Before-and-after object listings
[Start of section]
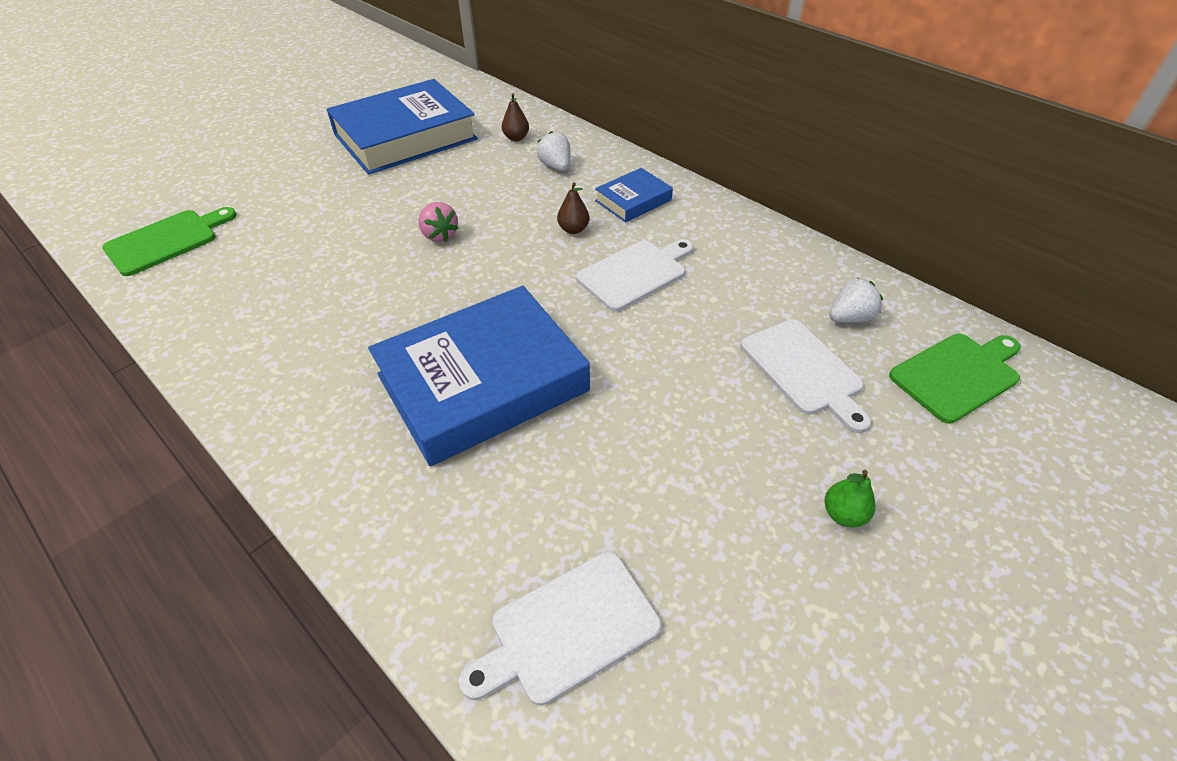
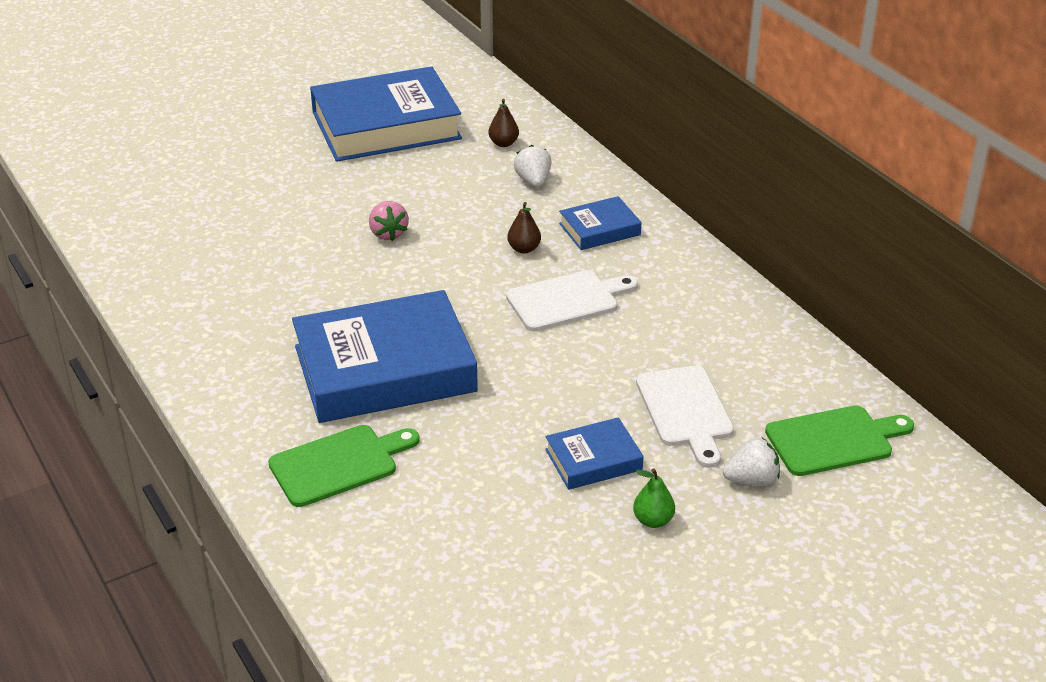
camera: 15 degrees right, 10 degrees down
green cutting board [102,207,237,276] -> green cutting board moved to [268,425,420,507]
white cutting board [459,551,661,706] -> none
white strawberry [829,278,883,322] -> white strawberry moved to [723,438,780,486]
none -> blue book [545,417,644,490]

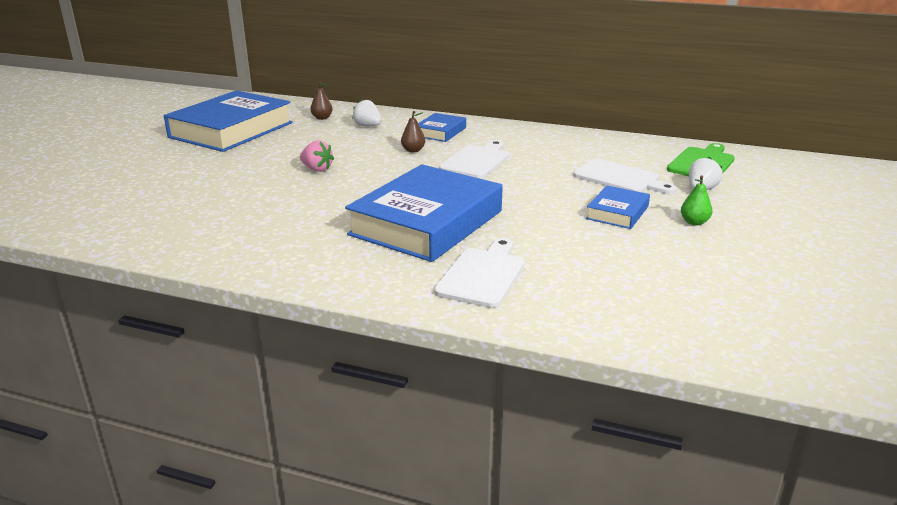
camera: 40 degrees left, 10 degrees down
green cutting board [268,425,420,507] -> white cutting board [434,238,524,308]

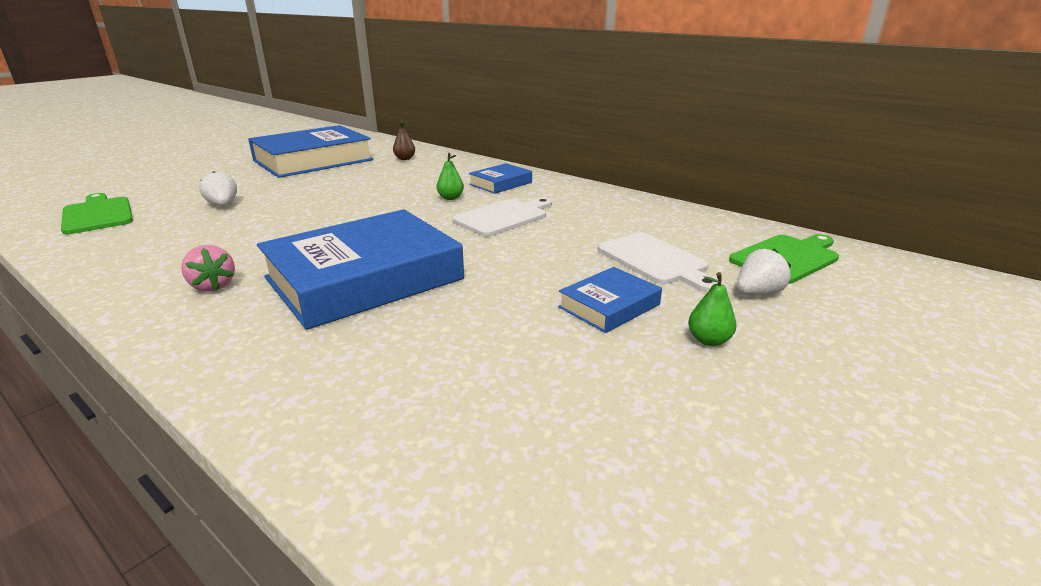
camera: 20 degrees right, 0 degrees up
pink strawberry [300,140,334,172] -> pink strawberry moved to [181,245,235,292]
white strawberry [352,99,382,126] -> white strawberry moved to [199,171,237,206]
brown pear [401,111,425,153] -> green pear [437,153,464,200]
white cutting board [434,238,524,308] -> none
none -> green cutting board [61,193,133,234]

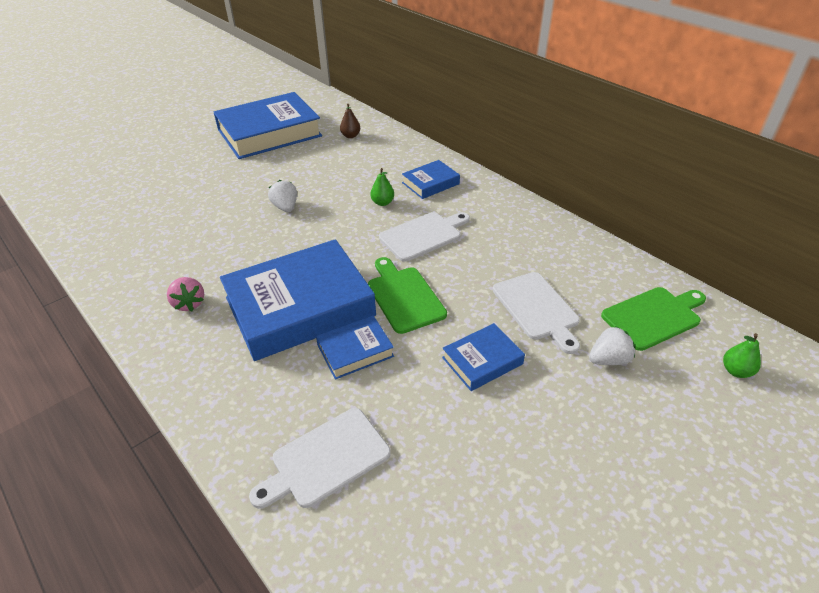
camera: 10 degrees right, 15 degrees up
green cutting board [61,193,133,234] -> green cutting board moved to [368,257,447,334]
white strawberry [199,171,237,206] -> white strawberry moved to [268,180,297,212]
green pear [688,272,737,346] -> green pear moved to [723,333,761,378]
none -> white cutting board [249,408,391,509]
none -> blue book [316,315,394,379]

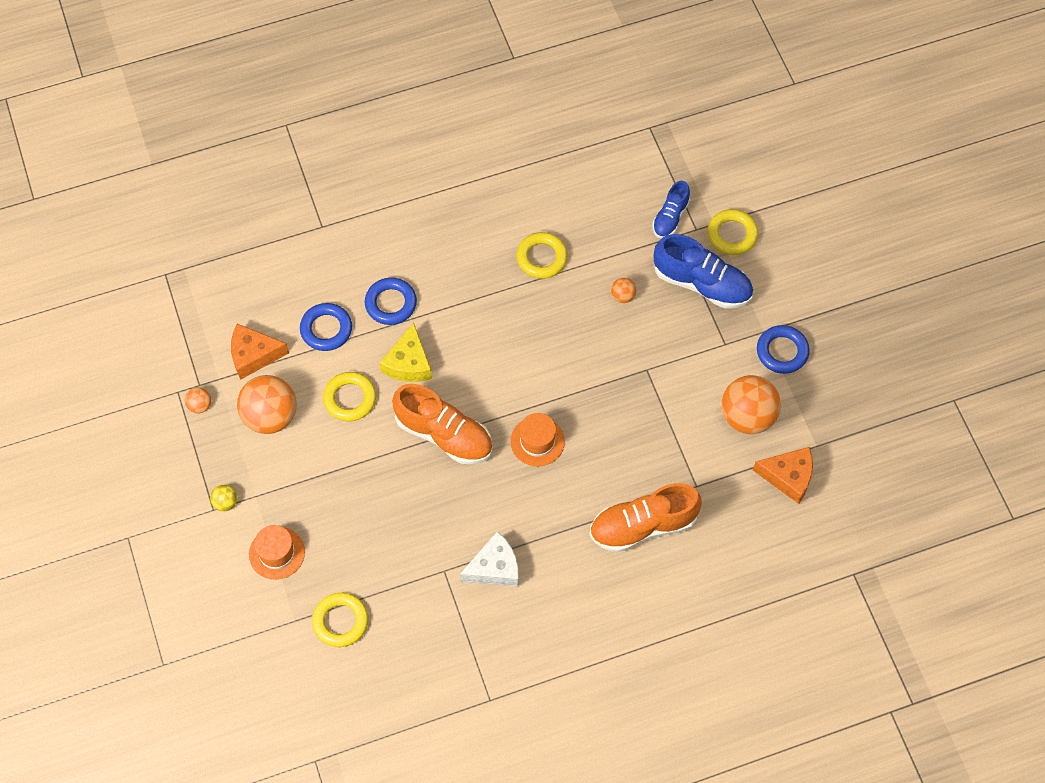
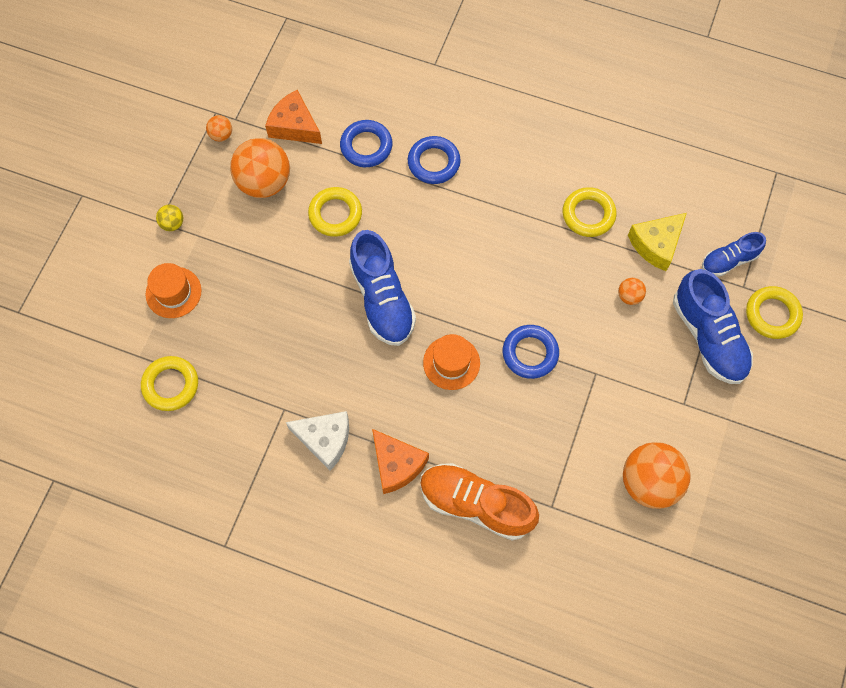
camera: 40 degrees right, 5 degrees up
yellow cheese [380,323,432,382] -> yellow cheese moved to [628,213,687,271]
orange shoe [392,384,493,464] -> blue shoe [349,230,416,346]
orange cheese [753,447,813,504] -> orange cheese moved to [372,429,429,494]
blue ring [757,325,810,374] -> blue ring moved to [503,325,559,379]

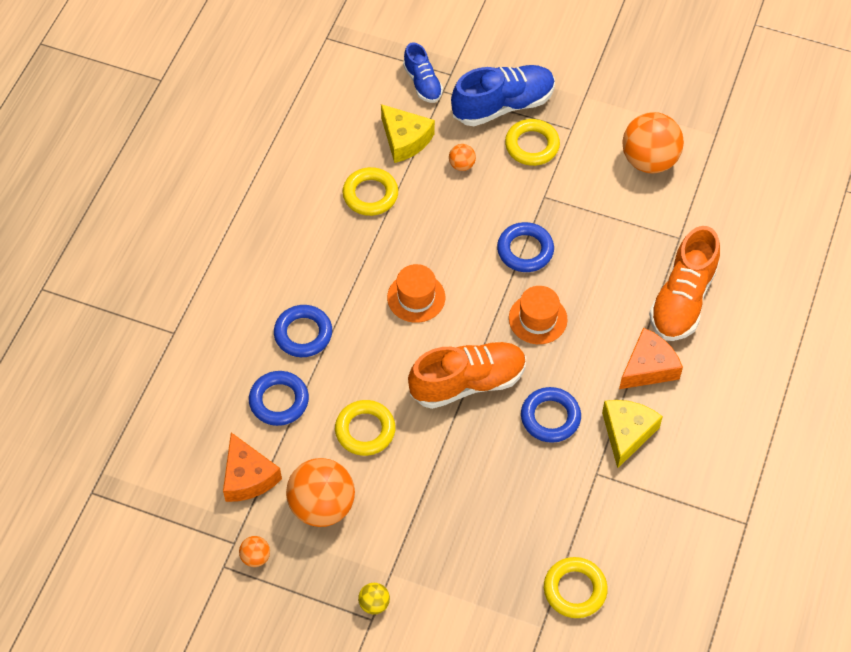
camera: 90 degrees left, 10 degrees down
orange hat [146,263,201,318] -> orange hat moved to [387,264,445,323]
orange cheese [265,90,322,144] -> orange cheese turned 60 degrees counterclockwise [223,432,282,502]
white cheese [286,411,349,471] -> yellow cheese [602,400,663,468]
blue shoe [349,230,416,346] -> orange shoe [408,342,526,409]
yellow ring [746,286,803,339] -> yellow ring moved to [505,119,560,166]
none -> blue ring [521,387,581,443]

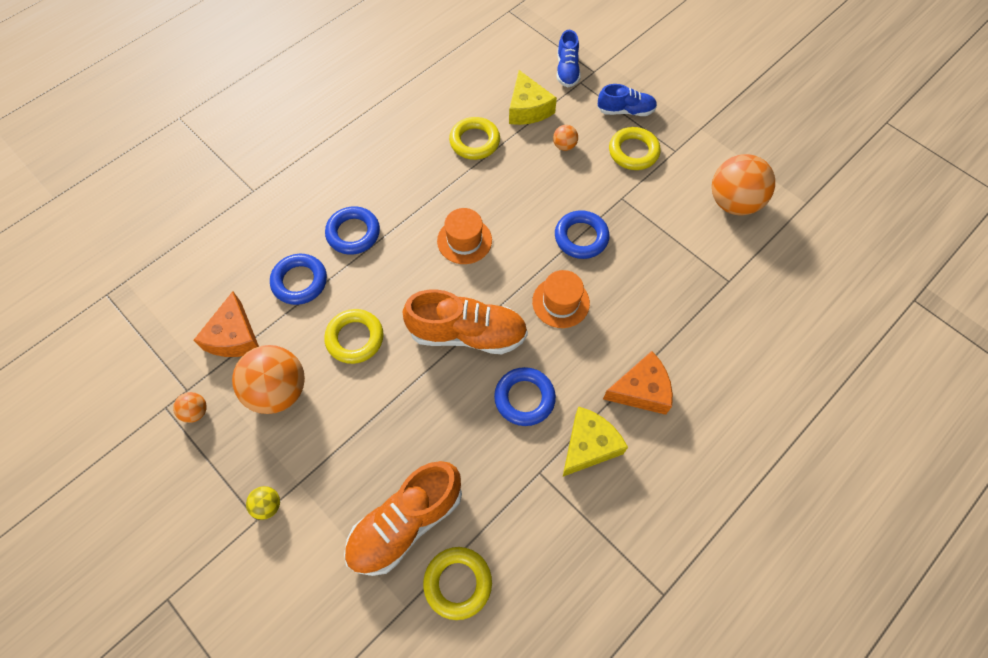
camera: 25 degrees right, 5 degrees up
blue shoe [451,65,555,126] -> blue shoe [597,84,657,116], size x0.58
orange shoe [649,226,720,341] -> orange shoe moved to [344,461,462,576]

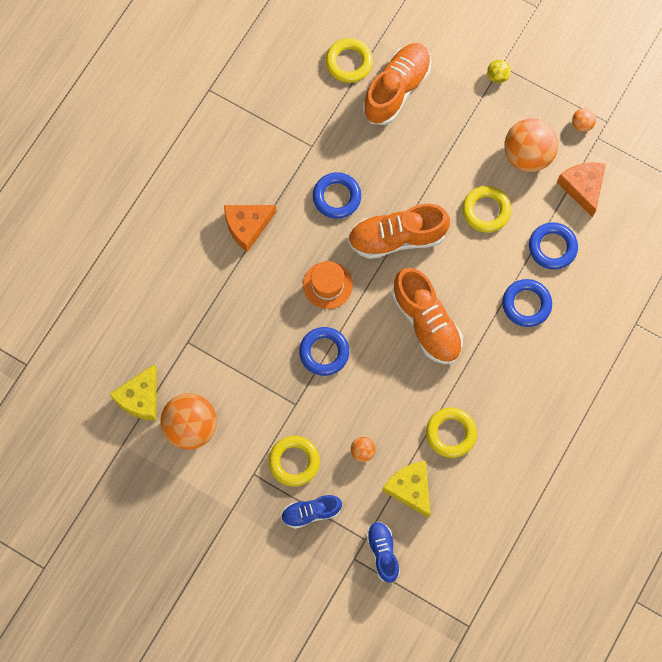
camera: 165 degrees right, 10 degrees up
orange hat [437,208,492,264] -> orange shoe [392,268,463,364]
yellow cheese [563,406,628,476] -> yellow cheese moved to [110,364,157,421]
[End of section]
*Instructions to follow*. Write back the stretch of lines above that begins with the line holding "camera: 40 degrees right, 5 degrees up" and ends with the line holding "orange shoe [649,226,720,341]", both included, exactly as written. Pictures stay out.

*Solution below*.
camera: 40 degrees right, 5 degrees up
yellow cheese [380,323,432,382] -> yellow cheese moved to [628,213,687,271]
orange shoe [392,384,493,464] -> blue shoe [349,230,416,346]
orange cheese [753,447,813,504] -> orange cheese moved to [372,429,429,494]
blue ring [757,325,810,374] -> blue ring moved to [503,325,559,379]

camera: 90 degrees left, 10 degrees down
orange hat [146,263,201,318] -> orange hat moved to [387,264,445,323]
orange cheese [265,90,322,144] -> orange cheese turned 60 degrees counterclockwise [223,432,282,502]
white cheese [286,411,349,471] -> yellow cheese [602,400,663,468]
blue shoe [349,230,416,346] -> orange shoe [408,342,526,409]
yellow ring [746,286,803,339] -> yellow ring moved to [505,119,560,166]
none -> blue ring [521,387,581,443]

camera: 25 degrees right, 5 degrees up
blue shoe [451,65,555,126] -> blue shoe [597,84,657,116], size x0.58
orange shoe [649,226,720,341] -> orange shoe moved to [344,461,462,576]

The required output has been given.